PROBLEM STATEMENT
Please gather every line in the records that contains the string "kern". Treat uppercase and lowercase as different.

--- START OF DATA ROWS ---

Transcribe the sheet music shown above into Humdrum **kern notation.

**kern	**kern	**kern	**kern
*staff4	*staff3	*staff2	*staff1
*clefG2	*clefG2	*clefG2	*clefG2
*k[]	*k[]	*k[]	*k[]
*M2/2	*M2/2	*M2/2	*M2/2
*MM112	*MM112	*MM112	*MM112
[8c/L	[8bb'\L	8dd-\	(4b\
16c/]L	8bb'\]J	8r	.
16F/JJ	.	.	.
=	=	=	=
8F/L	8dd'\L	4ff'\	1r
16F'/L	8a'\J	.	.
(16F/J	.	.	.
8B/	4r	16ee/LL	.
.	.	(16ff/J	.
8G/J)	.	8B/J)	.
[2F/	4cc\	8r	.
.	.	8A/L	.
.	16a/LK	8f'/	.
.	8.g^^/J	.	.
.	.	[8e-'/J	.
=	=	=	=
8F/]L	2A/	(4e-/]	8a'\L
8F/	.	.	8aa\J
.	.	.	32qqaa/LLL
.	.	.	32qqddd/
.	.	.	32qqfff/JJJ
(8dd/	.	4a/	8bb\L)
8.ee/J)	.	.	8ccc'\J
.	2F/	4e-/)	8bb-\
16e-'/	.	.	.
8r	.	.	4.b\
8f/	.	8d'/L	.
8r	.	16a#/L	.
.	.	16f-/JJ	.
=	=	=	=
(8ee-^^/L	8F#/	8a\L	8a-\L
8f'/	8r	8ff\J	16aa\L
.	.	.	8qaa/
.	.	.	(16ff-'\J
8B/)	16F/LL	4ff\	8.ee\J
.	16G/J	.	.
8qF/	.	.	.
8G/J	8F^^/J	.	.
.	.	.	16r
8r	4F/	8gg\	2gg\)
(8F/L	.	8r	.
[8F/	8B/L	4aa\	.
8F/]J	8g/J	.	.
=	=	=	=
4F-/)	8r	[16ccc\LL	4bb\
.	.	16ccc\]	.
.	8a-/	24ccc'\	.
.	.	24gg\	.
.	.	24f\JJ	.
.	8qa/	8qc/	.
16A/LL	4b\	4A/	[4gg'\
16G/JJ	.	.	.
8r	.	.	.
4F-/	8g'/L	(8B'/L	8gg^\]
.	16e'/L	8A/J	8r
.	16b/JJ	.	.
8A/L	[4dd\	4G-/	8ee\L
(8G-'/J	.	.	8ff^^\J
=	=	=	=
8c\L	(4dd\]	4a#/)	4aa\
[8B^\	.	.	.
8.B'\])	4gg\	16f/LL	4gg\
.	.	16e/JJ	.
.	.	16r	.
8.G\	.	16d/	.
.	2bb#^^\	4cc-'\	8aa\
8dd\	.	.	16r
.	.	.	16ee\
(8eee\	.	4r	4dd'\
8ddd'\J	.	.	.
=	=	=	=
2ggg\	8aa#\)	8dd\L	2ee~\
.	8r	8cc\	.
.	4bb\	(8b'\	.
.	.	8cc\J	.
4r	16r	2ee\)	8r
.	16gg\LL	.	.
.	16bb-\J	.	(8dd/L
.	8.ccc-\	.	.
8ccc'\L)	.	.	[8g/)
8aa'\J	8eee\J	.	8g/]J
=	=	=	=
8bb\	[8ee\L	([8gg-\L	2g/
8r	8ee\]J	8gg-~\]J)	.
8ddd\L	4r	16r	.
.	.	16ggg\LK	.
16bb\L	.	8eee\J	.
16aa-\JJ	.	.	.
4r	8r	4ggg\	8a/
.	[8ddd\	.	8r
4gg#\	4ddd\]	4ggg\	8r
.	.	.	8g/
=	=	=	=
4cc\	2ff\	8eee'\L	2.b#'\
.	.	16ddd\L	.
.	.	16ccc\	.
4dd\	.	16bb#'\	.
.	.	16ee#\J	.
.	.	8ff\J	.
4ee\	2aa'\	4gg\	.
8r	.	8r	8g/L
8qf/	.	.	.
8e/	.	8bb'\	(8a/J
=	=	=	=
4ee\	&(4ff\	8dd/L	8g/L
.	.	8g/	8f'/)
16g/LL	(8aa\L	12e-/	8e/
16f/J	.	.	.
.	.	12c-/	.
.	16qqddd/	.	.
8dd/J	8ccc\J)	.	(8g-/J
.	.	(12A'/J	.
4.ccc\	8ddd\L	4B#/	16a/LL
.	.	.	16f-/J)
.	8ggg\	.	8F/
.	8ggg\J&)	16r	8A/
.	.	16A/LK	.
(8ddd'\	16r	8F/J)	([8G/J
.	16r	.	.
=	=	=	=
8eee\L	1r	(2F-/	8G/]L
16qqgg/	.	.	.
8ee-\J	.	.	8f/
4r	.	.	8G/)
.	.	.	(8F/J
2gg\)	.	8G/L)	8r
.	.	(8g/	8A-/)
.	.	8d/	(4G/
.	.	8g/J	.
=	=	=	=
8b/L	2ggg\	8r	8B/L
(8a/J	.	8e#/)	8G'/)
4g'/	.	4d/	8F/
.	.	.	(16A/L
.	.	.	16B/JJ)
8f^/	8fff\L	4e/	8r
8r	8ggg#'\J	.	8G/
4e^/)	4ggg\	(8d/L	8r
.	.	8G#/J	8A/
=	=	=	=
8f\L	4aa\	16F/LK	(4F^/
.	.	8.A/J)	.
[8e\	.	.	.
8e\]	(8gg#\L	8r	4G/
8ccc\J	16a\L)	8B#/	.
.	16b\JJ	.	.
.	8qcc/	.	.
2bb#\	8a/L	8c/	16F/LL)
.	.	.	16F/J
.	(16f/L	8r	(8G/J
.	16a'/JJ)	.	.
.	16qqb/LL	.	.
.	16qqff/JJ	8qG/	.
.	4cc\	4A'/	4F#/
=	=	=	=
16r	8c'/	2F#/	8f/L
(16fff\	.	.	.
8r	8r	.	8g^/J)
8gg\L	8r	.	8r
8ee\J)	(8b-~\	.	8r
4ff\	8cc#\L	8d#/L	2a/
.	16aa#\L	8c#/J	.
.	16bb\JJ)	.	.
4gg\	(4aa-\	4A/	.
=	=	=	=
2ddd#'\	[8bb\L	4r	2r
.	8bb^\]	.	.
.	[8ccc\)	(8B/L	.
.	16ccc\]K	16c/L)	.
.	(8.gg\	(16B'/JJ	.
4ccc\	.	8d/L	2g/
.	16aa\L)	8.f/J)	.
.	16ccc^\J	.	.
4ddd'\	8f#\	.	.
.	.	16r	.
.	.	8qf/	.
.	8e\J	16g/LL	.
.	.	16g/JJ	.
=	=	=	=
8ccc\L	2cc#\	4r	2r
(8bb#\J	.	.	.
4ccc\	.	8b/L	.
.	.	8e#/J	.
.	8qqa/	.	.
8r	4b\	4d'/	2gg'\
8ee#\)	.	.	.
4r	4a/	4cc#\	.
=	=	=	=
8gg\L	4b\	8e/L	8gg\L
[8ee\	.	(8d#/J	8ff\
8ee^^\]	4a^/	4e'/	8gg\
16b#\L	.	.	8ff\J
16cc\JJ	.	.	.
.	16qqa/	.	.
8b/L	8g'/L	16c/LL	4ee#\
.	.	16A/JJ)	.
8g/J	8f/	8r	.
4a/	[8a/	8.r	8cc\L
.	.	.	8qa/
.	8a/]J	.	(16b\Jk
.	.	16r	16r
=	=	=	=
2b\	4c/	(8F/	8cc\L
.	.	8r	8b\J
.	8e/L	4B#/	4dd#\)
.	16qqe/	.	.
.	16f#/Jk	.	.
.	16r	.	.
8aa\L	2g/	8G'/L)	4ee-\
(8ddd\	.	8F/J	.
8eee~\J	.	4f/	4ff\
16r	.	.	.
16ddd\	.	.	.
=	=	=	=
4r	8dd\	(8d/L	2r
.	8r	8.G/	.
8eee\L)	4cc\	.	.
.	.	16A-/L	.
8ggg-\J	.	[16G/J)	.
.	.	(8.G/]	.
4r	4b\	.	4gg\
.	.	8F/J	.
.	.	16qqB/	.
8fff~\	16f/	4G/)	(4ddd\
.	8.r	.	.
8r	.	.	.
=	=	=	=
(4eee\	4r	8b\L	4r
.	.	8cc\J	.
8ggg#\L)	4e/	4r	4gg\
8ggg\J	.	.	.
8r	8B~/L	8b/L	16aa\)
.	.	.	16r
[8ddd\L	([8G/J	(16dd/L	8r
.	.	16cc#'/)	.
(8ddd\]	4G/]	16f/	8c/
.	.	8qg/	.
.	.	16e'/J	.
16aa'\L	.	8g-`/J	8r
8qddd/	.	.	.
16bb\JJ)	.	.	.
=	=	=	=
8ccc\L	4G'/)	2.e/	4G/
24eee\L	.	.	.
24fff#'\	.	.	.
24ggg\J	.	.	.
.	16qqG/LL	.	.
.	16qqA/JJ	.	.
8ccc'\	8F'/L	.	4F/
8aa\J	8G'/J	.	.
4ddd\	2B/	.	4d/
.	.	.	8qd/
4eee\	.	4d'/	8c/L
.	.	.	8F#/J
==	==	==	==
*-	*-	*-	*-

--- END OF DATA ROWS ---

CORRECT OUTPUT
Transcribe the sheet music shown above into Humdrum **kern notation.
**kern	**kern	**kern	**kern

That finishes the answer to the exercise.